* _About this task_: Pictures do not belong in the copy. Write out exactly the lines from the one containing "purple star: 6 -> 2" through the end of the data.

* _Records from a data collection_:

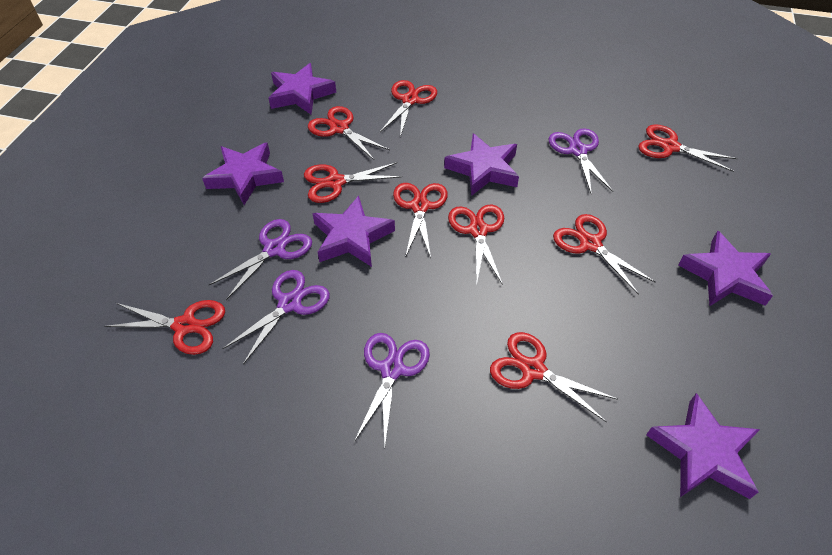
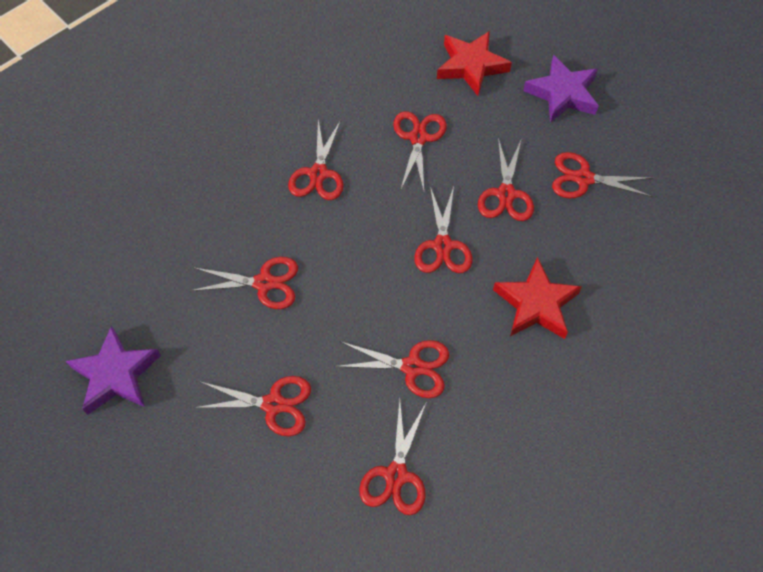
purple scissors: 4 -> 0
purple star: 6 -> 2
red star: 0 -> 2

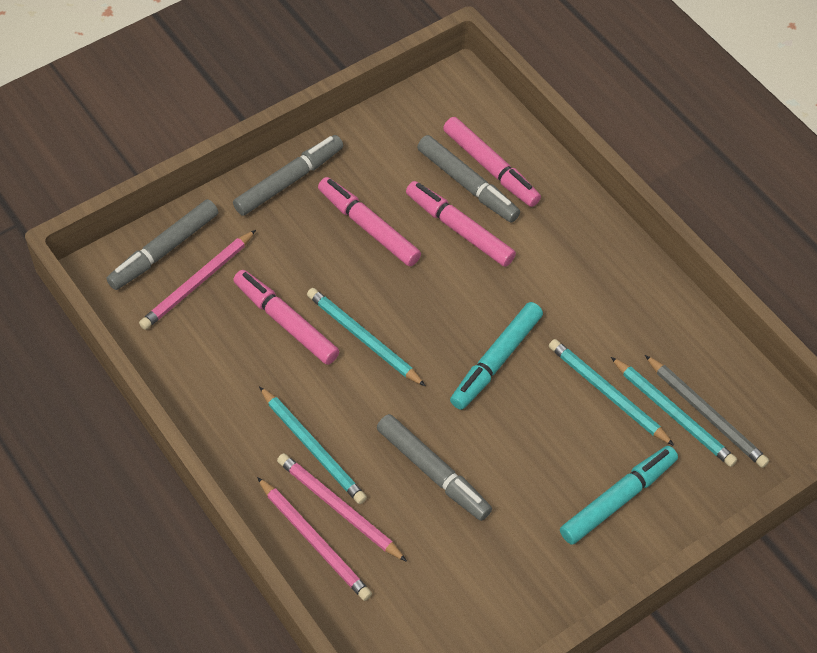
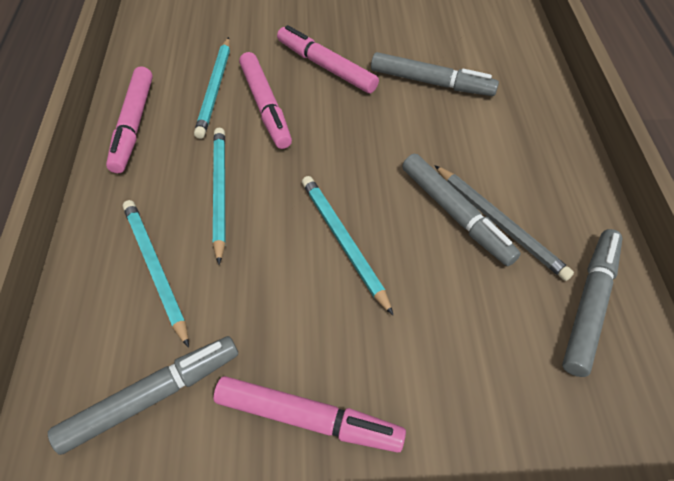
pink pencil: 3 -> 0
turquoise marker: 2 -> 0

* _Solved exercise_:
purple star: 6 -> 2
red star: 0 -> 2

pink pencil: 3 -> 0
turquoise marker: 2 -> 0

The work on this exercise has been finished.